### [RECORDS SUPPLIED]
=== Section Start ===
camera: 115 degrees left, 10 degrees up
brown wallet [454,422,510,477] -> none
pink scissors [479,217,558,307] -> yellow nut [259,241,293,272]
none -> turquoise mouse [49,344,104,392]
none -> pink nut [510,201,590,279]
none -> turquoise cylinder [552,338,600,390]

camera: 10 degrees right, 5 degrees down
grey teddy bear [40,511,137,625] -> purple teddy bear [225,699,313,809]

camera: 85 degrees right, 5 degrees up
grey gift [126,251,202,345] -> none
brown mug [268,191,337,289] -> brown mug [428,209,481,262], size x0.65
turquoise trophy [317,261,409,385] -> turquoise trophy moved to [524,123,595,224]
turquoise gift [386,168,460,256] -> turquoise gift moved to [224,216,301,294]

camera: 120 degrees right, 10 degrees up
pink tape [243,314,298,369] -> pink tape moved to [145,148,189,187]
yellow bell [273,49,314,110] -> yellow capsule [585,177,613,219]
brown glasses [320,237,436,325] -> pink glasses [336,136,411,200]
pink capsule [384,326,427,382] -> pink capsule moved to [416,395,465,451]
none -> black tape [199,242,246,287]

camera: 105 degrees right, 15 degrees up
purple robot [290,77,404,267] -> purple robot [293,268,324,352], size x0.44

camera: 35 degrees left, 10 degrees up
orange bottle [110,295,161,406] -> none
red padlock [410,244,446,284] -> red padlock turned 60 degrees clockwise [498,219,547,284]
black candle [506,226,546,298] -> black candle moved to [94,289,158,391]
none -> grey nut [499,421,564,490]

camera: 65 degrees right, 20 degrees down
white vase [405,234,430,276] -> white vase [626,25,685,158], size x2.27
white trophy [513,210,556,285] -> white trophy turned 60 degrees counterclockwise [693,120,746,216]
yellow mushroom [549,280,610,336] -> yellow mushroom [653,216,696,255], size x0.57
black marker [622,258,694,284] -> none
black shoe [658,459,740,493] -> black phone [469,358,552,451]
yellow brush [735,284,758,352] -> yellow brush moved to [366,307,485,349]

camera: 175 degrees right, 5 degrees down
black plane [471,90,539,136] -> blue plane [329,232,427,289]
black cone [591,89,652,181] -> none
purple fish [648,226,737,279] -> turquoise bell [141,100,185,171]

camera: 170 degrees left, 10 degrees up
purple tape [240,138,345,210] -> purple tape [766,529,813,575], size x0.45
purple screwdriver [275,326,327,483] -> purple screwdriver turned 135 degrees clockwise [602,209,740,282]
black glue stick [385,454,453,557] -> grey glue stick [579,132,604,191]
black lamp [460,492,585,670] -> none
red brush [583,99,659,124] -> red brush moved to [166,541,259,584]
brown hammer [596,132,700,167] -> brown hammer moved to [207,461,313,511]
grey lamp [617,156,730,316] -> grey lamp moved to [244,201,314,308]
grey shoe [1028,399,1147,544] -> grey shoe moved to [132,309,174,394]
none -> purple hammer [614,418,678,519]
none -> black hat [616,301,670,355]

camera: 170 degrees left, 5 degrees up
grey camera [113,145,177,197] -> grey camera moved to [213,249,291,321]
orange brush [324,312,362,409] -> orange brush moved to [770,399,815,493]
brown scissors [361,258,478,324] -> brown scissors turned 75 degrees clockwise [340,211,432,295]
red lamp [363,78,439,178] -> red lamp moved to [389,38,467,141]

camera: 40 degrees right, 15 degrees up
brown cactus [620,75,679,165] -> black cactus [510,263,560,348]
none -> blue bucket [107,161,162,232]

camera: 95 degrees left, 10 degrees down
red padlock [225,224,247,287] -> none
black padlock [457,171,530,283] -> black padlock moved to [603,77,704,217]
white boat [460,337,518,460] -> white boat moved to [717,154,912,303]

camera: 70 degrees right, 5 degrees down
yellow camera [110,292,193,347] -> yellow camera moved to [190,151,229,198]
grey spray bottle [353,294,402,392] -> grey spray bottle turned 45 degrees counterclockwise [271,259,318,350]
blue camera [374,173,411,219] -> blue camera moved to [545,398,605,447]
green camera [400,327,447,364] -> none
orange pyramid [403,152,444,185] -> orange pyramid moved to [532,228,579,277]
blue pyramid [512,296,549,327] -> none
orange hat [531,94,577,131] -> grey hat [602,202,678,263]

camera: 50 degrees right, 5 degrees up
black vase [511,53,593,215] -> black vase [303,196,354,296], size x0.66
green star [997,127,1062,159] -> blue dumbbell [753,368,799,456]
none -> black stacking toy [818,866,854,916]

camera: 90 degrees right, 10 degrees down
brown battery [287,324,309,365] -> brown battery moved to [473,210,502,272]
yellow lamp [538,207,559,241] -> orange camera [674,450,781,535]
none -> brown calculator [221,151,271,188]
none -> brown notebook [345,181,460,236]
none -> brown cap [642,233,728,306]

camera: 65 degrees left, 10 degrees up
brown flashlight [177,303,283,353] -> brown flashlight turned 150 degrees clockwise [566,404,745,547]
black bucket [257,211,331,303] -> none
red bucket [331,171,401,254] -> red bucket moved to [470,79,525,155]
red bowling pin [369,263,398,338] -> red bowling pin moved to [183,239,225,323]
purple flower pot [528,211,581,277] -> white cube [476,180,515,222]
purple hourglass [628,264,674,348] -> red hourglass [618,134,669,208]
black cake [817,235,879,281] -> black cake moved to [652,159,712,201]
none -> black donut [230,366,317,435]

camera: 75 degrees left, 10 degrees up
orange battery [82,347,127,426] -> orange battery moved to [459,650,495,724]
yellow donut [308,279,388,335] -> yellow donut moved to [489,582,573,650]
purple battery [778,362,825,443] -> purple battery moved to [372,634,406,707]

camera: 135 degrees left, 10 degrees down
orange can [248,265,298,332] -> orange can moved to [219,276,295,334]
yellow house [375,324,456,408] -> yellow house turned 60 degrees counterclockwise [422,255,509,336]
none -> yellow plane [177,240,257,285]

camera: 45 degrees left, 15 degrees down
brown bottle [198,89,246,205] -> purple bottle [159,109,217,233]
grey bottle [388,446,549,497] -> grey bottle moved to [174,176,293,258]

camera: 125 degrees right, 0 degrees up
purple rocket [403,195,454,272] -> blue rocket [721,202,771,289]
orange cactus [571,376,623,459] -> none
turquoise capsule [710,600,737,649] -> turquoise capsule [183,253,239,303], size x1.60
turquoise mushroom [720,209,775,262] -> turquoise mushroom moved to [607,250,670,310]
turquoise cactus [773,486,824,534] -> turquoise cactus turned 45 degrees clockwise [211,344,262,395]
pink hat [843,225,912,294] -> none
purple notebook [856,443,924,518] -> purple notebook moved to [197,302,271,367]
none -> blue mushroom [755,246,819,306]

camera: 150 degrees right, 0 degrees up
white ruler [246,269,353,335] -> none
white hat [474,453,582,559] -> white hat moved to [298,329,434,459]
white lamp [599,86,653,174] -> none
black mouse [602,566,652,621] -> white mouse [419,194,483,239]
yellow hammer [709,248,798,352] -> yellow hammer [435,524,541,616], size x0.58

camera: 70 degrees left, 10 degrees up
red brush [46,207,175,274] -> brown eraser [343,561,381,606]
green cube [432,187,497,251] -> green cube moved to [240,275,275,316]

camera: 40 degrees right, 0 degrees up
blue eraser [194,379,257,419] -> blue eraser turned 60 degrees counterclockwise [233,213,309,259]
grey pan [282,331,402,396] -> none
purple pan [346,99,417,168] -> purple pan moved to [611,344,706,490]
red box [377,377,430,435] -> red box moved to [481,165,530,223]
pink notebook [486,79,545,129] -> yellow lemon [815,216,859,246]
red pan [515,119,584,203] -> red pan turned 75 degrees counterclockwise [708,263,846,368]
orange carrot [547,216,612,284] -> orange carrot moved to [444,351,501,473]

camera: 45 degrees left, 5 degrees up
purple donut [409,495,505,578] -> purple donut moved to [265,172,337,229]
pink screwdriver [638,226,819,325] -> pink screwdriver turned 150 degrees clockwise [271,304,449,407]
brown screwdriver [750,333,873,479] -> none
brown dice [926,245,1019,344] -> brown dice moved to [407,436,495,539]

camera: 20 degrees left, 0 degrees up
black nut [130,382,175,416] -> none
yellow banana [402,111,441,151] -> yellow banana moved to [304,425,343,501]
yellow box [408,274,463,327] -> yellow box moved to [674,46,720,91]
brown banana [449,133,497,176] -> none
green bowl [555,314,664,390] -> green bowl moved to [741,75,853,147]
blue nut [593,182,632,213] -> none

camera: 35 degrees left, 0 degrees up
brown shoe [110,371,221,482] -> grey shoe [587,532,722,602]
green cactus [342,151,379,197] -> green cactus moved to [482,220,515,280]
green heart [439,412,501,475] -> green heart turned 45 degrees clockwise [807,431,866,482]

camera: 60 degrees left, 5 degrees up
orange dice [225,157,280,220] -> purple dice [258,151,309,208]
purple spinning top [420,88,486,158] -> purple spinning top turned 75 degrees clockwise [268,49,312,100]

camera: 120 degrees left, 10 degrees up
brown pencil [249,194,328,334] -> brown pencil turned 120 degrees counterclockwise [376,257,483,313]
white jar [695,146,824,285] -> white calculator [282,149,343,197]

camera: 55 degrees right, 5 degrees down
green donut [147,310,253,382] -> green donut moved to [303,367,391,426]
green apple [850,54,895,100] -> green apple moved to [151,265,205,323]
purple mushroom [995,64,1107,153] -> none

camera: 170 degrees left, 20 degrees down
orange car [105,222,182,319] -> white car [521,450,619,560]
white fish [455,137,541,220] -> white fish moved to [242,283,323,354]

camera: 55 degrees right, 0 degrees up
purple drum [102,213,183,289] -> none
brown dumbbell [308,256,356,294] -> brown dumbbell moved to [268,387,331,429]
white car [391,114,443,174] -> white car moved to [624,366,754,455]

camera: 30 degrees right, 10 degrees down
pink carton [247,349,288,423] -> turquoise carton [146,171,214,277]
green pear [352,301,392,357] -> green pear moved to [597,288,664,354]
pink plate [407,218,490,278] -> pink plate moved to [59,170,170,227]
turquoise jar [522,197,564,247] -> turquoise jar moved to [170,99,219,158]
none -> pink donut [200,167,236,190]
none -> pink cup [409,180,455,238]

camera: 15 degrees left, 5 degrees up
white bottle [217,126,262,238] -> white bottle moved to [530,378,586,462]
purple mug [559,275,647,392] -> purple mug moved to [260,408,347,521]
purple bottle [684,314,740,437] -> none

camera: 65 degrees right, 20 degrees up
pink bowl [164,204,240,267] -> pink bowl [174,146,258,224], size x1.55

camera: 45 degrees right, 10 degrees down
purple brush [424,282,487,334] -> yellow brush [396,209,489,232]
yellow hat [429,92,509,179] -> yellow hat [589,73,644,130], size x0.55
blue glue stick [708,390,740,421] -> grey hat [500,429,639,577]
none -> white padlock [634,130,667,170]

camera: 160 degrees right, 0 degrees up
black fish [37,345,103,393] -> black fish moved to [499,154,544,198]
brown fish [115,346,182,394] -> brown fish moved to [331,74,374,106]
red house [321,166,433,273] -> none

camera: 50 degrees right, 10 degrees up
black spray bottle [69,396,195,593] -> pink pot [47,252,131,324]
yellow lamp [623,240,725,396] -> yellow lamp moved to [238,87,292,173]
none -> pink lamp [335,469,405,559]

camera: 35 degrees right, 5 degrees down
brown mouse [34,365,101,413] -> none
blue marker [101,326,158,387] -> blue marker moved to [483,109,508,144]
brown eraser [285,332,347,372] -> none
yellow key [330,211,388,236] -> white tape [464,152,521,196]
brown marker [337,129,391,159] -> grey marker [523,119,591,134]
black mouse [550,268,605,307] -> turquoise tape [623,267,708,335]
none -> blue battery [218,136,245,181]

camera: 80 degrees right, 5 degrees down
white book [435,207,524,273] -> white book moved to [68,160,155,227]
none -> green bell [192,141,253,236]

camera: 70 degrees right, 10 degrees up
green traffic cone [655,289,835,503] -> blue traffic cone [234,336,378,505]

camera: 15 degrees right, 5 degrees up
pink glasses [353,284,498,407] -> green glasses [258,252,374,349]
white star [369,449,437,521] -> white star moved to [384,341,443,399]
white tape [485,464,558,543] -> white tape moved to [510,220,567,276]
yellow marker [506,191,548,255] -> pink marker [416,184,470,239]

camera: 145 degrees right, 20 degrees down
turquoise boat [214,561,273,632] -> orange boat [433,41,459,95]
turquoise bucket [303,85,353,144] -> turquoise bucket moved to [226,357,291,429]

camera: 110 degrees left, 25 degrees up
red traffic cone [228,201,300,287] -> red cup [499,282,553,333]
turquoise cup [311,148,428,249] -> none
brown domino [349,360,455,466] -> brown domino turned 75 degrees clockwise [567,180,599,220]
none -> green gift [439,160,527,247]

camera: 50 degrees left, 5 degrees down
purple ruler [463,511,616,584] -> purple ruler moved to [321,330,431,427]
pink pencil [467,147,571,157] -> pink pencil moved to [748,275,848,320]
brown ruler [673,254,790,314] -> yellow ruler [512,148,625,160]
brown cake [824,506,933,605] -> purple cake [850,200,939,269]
=== Section End ===
### [WHAT IS NEEDED]
Everything above from the line containing "camera: 175 degrees right, 5 degrees down" down to the line containing "camera: 170 degrees left, 10 degrees up" is to be transcribed exactly, with both of those lines included and nothing else added.

### [ANSWER AREA]
camera: 175 degrees right, 5 degrees down
black plane [471,90,539,136] -> blue plane [329,232,427,289]
black cone [591,89,652,181] -> none
purple fish [648,226,737,279] -> turquoise bell [141,100,185,171]

camera: 170 degrees left, 10 degrees up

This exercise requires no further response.